>> start

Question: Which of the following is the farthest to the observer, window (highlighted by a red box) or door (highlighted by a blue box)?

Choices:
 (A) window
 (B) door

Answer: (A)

>> end
>> start

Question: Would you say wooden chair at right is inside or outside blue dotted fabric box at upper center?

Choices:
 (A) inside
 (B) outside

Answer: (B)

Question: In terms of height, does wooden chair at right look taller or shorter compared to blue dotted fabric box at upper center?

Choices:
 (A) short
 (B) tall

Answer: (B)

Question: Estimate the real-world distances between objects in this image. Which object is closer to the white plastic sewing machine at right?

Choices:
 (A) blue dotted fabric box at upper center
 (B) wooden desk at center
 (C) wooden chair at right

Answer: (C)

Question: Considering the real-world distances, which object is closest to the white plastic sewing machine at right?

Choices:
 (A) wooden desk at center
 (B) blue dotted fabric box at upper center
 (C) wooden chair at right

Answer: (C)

>> end

Required work: Copy the data verbatim, starting with the line that contains "Question: In terms" and ending with the line that contains "Question: Estimate the", both included.

Task solution:
Question: In terms of height, does wooden chair at right look taller or shorter compared to blue dotted fabric box at upper center?

Choices:
 (A) short
 (B) tall

Answer: (B)

Question: Estimate the real-world distances between objects in this image. Which object is closer to the white plastic sewing machine at right?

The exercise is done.